# Work to be completed
Copy out these rows word for word, beginning with the line containing "cyan square: moved 2 px left, 1 px down" and continuing through the line containing "pink diamond: moved 43 px up".

# Supplied data
* Begin *

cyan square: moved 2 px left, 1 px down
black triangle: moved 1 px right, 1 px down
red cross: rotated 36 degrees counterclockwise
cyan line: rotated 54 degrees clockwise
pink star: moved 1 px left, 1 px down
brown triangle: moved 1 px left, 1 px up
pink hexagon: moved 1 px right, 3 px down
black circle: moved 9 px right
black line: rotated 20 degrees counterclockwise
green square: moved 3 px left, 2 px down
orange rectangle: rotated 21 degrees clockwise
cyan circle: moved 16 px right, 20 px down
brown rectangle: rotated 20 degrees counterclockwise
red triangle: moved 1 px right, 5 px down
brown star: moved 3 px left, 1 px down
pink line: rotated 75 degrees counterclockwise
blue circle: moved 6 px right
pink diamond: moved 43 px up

* End *
* Begin *

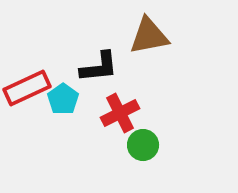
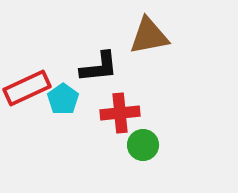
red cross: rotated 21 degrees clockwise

* End *

# Finished task
cyan square: moved 2 px left, 1 px down
black triangle: moved 1 px right, 1 px down
red cross: rotated 36 degrees counterclockwise
cyan line: rotated 54 degrees clockwise
pink star: moved 1 px left, 1 px down
brown triangle: moved 1 px left, 1 px up
pink hexagon: moved 1 px right, 3 px down
black circle: moved 9 px right
black line: rotated 20 degrees counterclockwise
green square: moved 3 px left, 2 px down
orange rectangle: rotated 21 degrees clockwise
cyan circle: moved 16 px right, 20 px down
brown rectangle: rotated 20 degrees counterclockwise
red triangle: moved 1 px right, 5 px down
brown star: moved 3 px left, 1 px down
pink line: rotated 75 degrees counterclockwise
blue circle: moved 6 px right
pink diamond: moved 43 px up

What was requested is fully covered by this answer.